#### INFORMATION PROVIDED ####
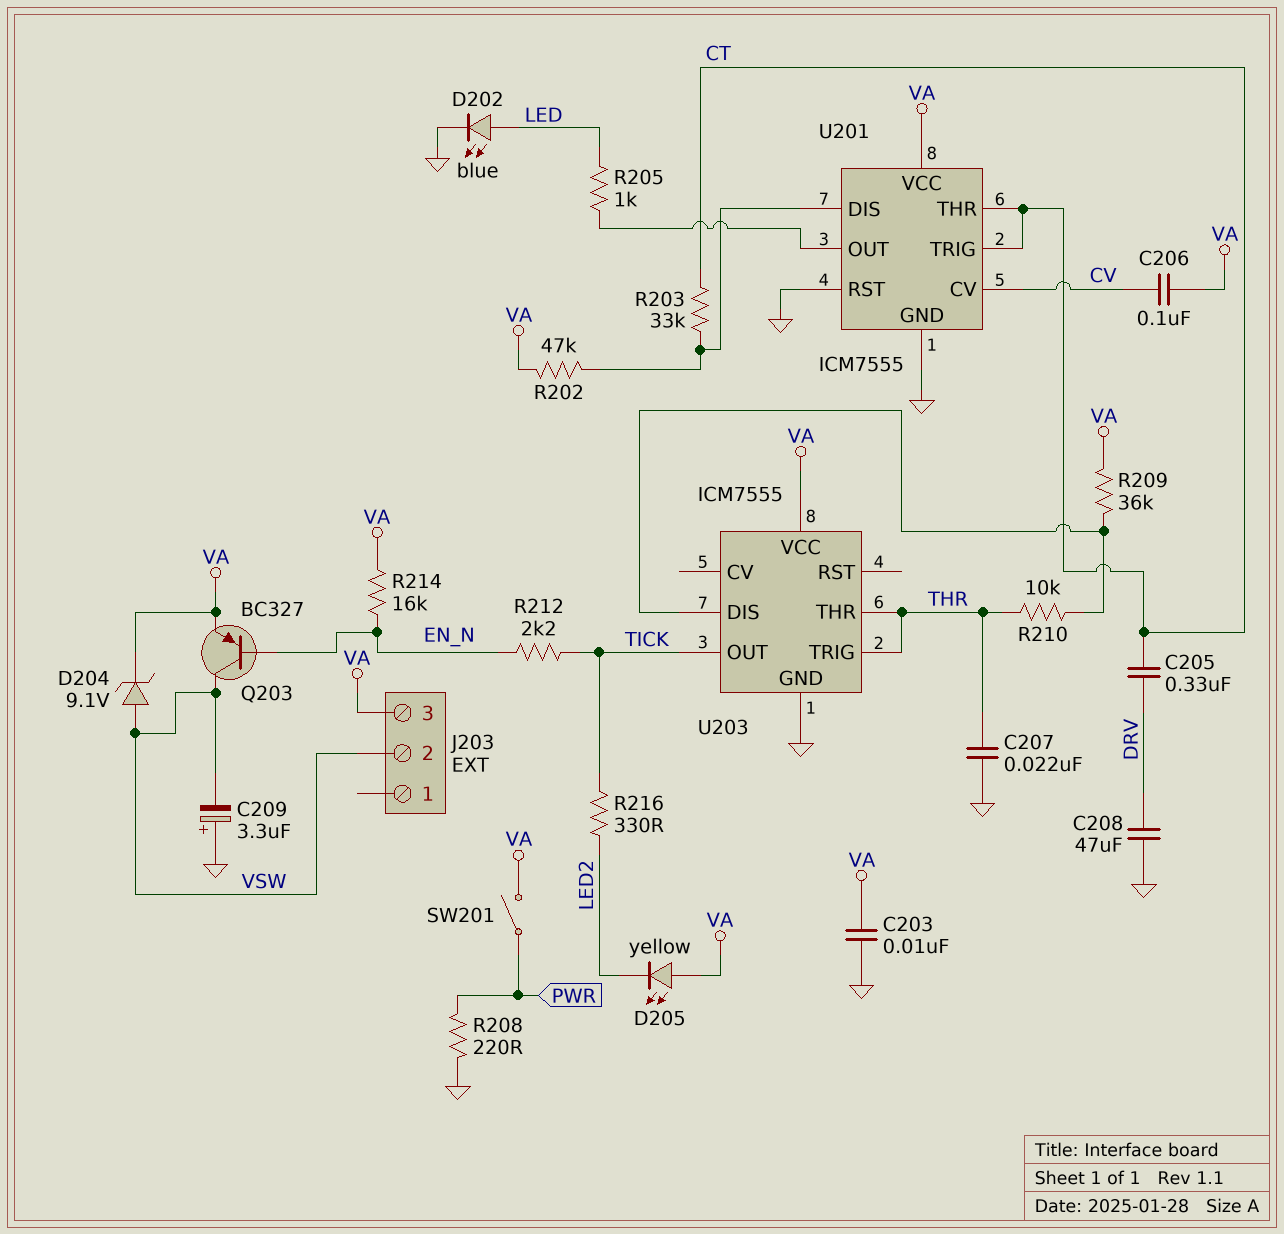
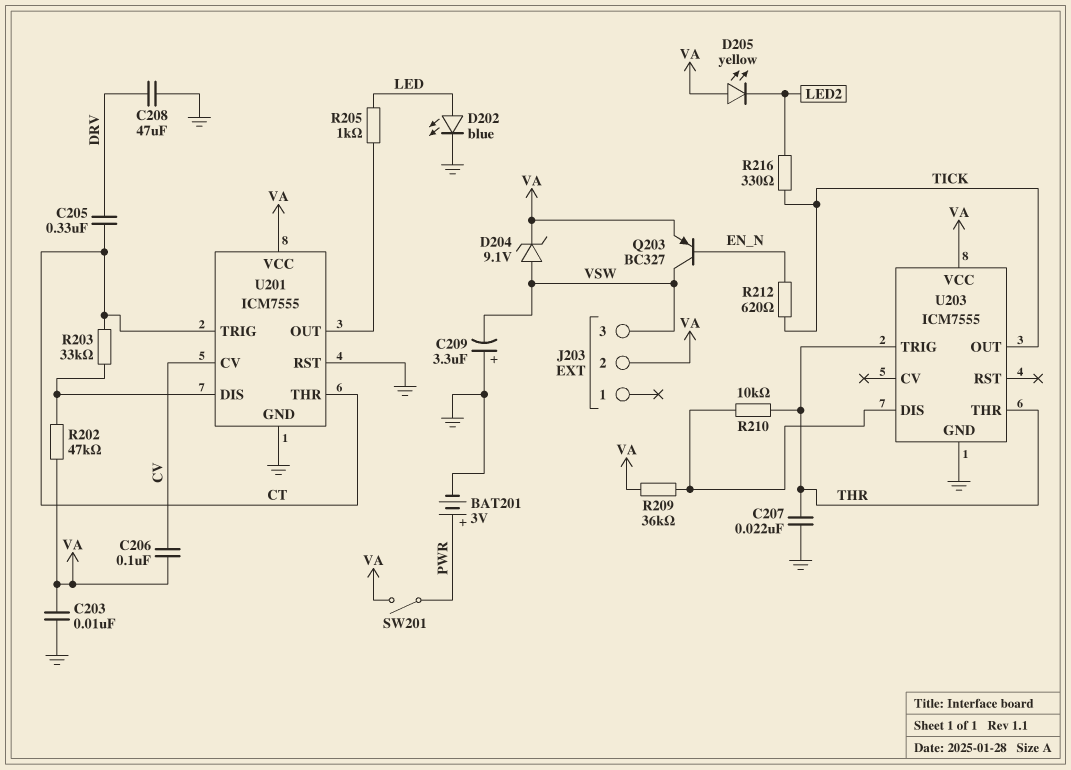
BAT201: none -> 3V (plus PWR, minus GND)
J203 pin 2: VSW -> VA
J203 pin 3: VA -> VSW
R208: 220 (GND, PWR) -> none
R212: 2.2k (EN_N, TICK) -> 620 (EN_N, TICK)
R214: 16k (EN_N, VA) -> none

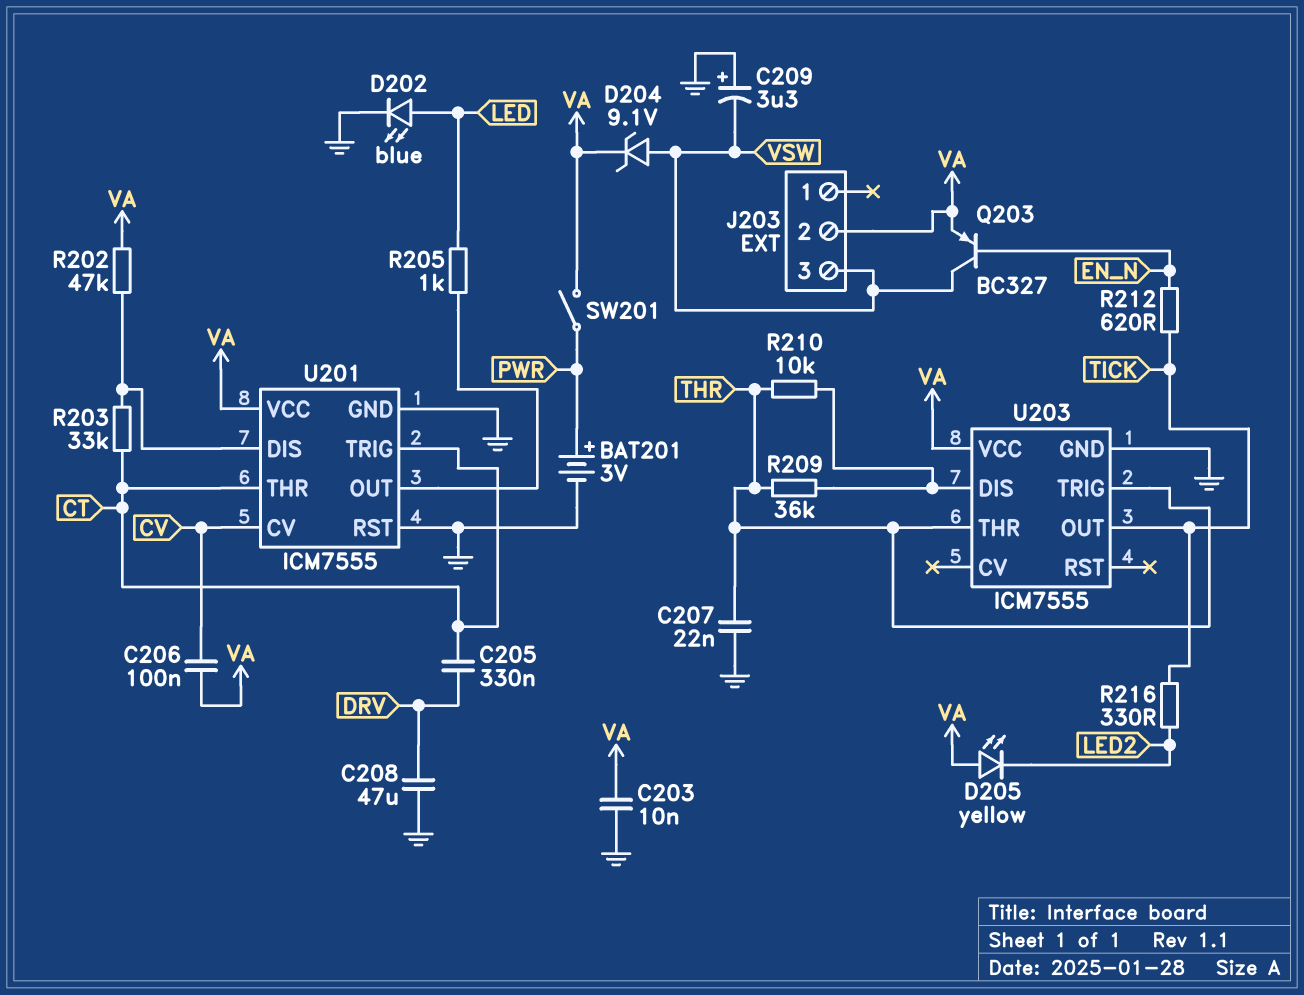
R209: 36k (U203/DIS, VA) -> 36k (THR, U203/DIS)

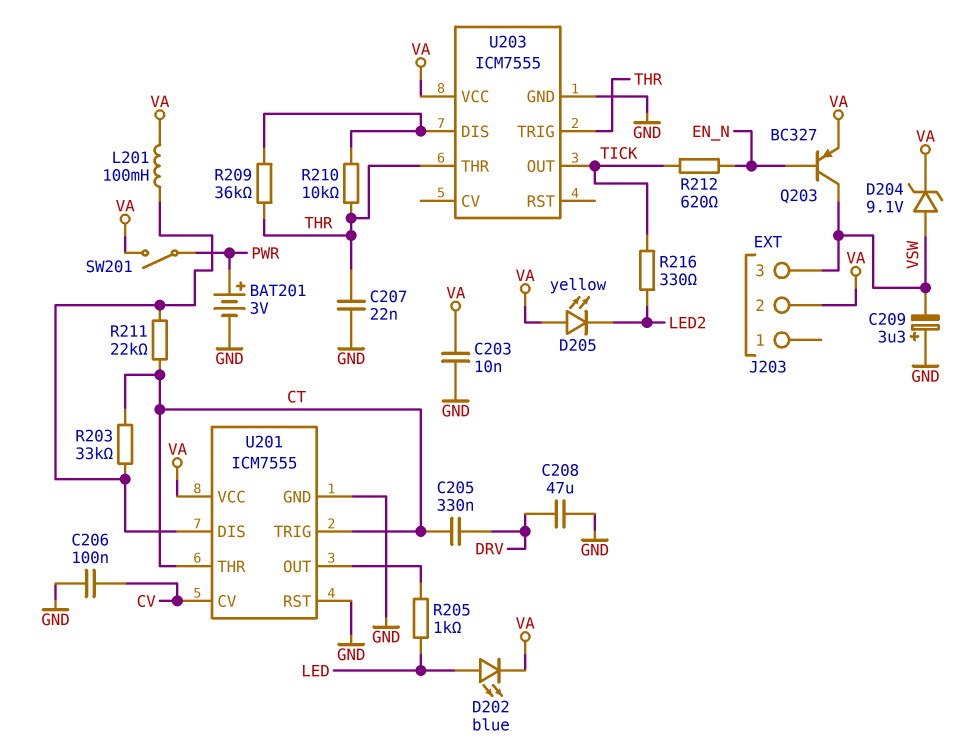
C206: 100nF (CV, VA) -> 100nF (CV, GND)
D202: LED blue (A LED, K GND) -> LED blue (A LED, K VA)
L201: none -> 100mH (U201/DIS, VA)
R202: 47k (U201/DIS, VA) -> none
R211: none -> 22k (CT, U201/DIS)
####
[WHAT IS BEING ASKED]
Each line from the one containing "C206: 100nF (CV, VA) -> 100nF (CV, GND)" to the end of the entries above should be copied exactly, and no other line.

[YOUR RESPONSE]
C206: 100nF (CV, VA) -> 100nF (CV, GND)
D202: LED blue (A LED, K GND) -> LED blue (A LED, K VA)
L201: none -> 100mH (U201/DIS, VA)
R202: 47k (U201/DIS, VA) -> none
R211: none -> 22k (CT, U201/DIS)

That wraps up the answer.